* **PROBLEM TO WORK ON**: In the records below, repeat word for word only the lines starting at the one that contains "[(27,107),(33,96),(59,111),(72,88),(33,66),(14,99),(27,107)]" and ending at the one that contains "[(227,204),(245,207),(254,166),(235,162),(227,204)]", pictures excluded.

* **RECORDS FOR THIS EXERCISE**:
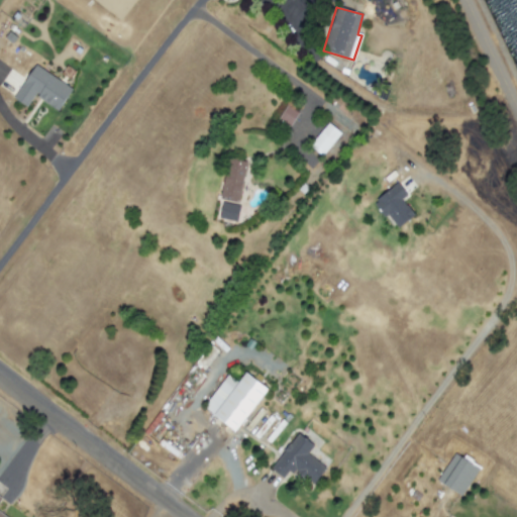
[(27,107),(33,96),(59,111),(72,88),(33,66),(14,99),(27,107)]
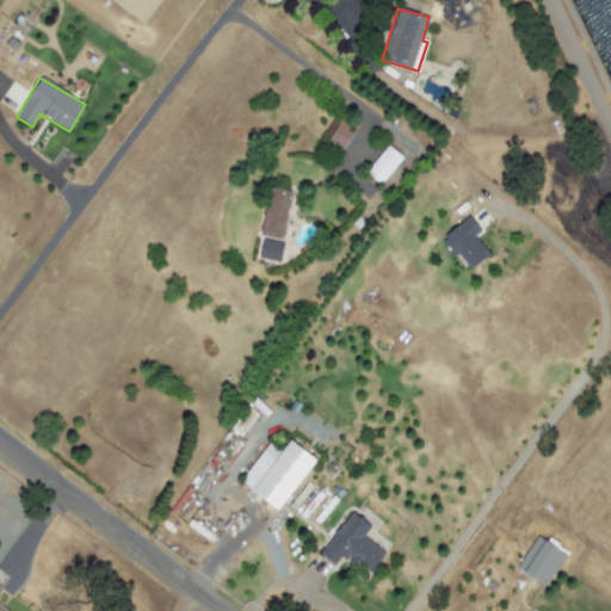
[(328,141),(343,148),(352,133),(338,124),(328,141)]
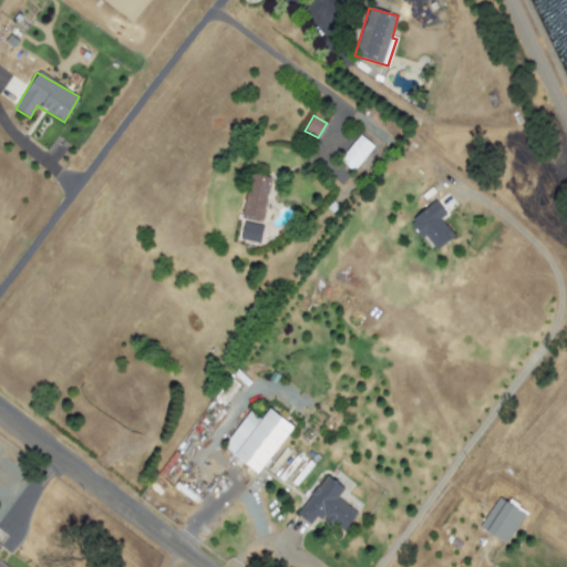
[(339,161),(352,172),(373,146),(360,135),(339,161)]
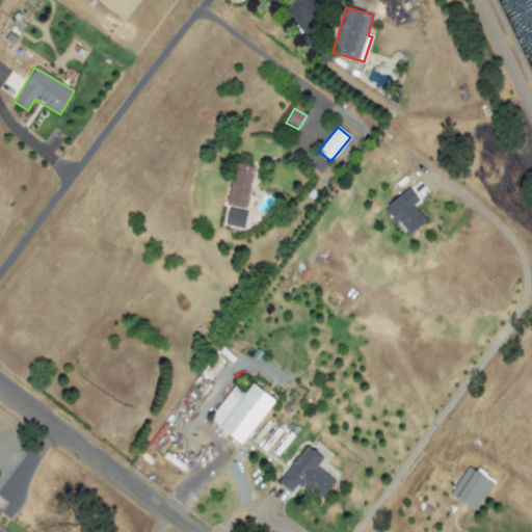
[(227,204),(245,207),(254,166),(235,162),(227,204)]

* * *

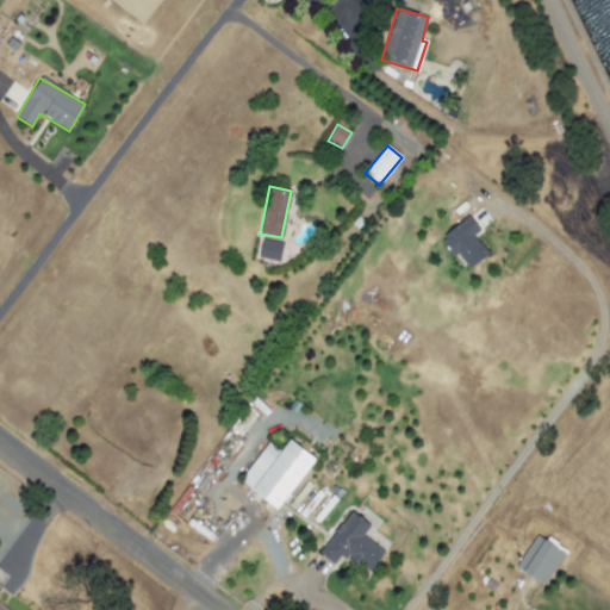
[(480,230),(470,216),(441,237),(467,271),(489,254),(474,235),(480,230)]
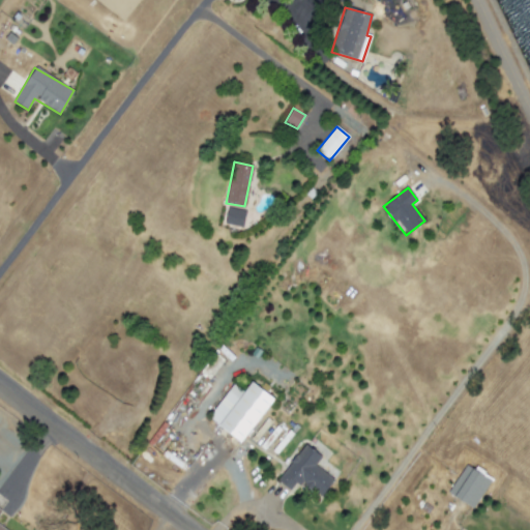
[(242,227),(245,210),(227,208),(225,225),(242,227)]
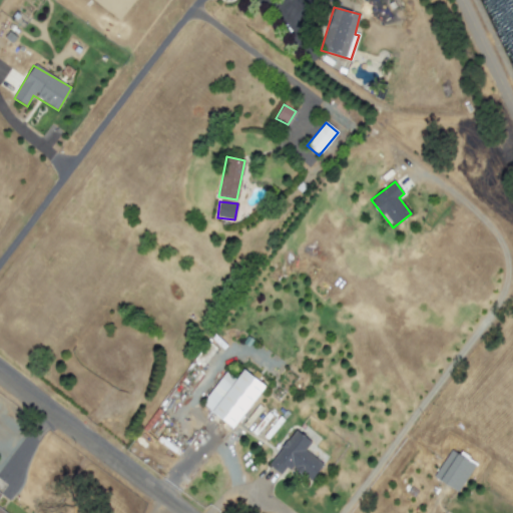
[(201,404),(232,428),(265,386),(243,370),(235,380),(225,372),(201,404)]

...

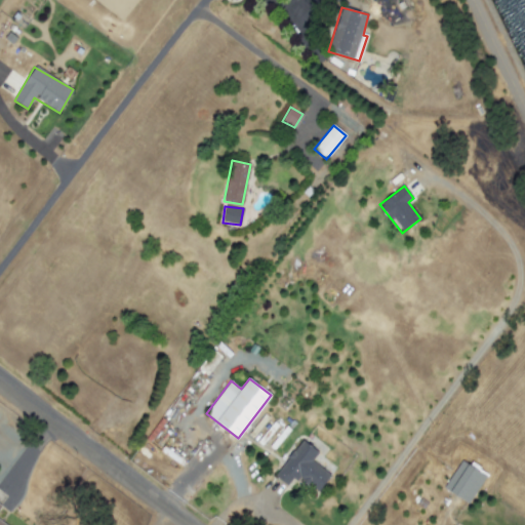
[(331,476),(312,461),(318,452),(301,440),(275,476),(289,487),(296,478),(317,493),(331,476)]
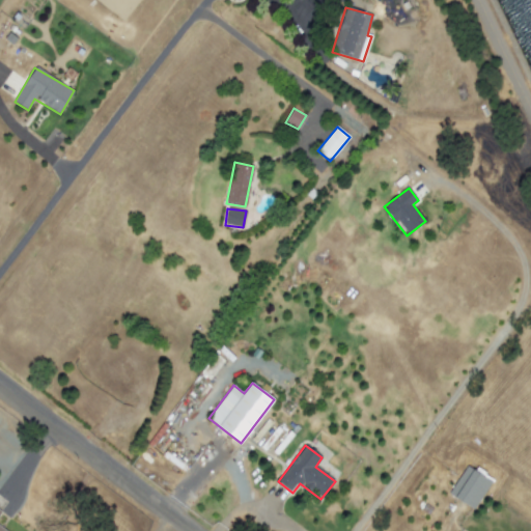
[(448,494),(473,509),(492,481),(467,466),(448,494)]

* **ANSWER SECTION**:
[(27,107),(33,96),(59,111),(72,88),(33,66),(14,99),(27,107)]
[(328,141),(343,148),(352,133),(338,124),(328,141)]
[(339,161),(352,172),(373,146),(360,135),(339,161)]
[(227,204),(245,207),(254,166),(235,162),(227,204)]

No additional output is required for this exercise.